▶ [Directions]:
Copy out the data again word for word, from the line containing "A distance of" down to the line containing "Is point (95, 292)", with both of those lines included.

* begin Provided data *

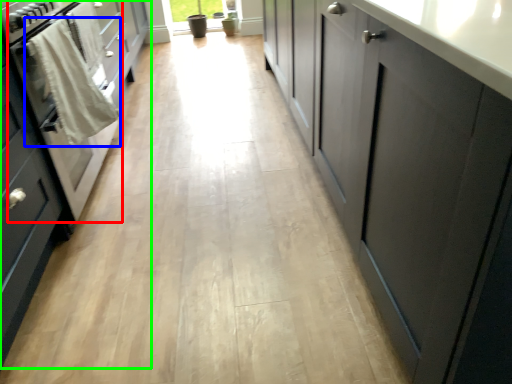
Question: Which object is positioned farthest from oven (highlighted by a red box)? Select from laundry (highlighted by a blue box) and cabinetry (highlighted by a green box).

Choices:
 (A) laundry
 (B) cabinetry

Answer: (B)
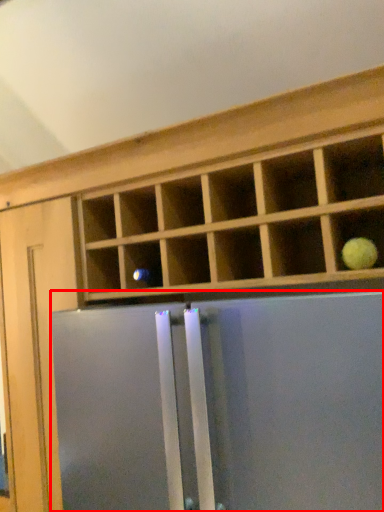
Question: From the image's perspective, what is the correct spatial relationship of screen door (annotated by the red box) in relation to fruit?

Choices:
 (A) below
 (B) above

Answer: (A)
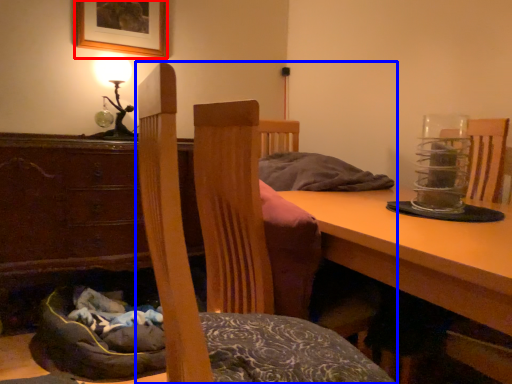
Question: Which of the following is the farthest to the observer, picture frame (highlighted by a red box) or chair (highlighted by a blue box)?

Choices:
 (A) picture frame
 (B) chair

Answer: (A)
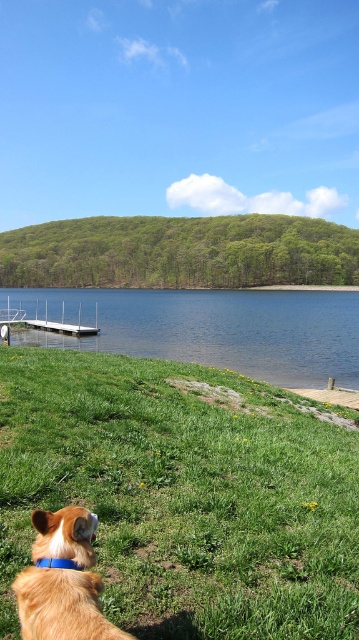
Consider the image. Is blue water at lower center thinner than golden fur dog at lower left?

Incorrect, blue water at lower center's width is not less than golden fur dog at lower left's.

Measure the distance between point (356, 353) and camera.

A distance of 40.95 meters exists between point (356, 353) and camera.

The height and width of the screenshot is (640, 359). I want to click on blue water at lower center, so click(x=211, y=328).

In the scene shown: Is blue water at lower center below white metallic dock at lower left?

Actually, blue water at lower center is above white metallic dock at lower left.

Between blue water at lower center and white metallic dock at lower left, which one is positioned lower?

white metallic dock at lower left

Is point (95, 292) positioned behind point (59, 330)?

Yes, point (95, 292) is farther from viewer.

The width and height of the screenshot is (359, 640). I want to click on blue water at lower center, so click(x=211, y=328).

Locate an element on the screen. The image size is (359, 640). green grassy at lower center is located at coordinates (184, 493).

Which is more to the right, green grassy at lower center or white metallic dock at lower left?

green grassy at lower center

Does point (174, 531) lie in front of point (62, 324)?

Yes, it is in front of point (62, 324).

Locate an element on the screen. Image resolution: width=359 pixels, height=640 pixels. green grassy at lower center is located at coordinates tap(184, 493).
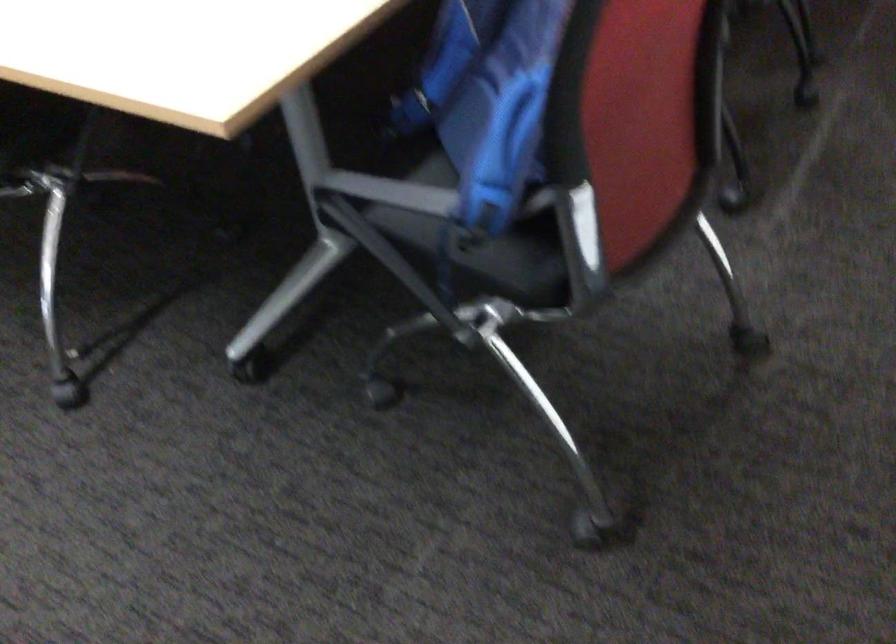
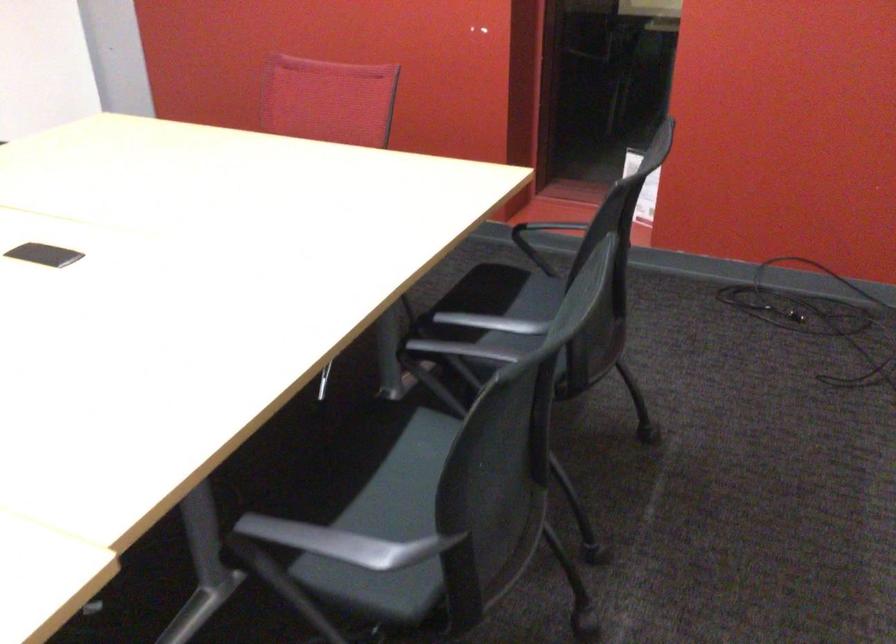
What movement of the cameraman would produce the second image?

* end Provided data *

▶ [Reply to the exercise]:
A distance of 40.95 meters exists between point (356, 353) and camera.

The height and width of the screenshot is (640, 359). I want to click on blue water at lower center, so click(x=211, y=328).

In the scene shown: Is blue water at lower center below white metallic dock at lower left?

Actually, blue water at lower center is above white metallic dock at lower left.

Between blue water at lower center and white metallic dock at lower left, which one is positioned lower?

white metallic dock at lower left

Is point (95, 292) positioned behind point (59, 330)?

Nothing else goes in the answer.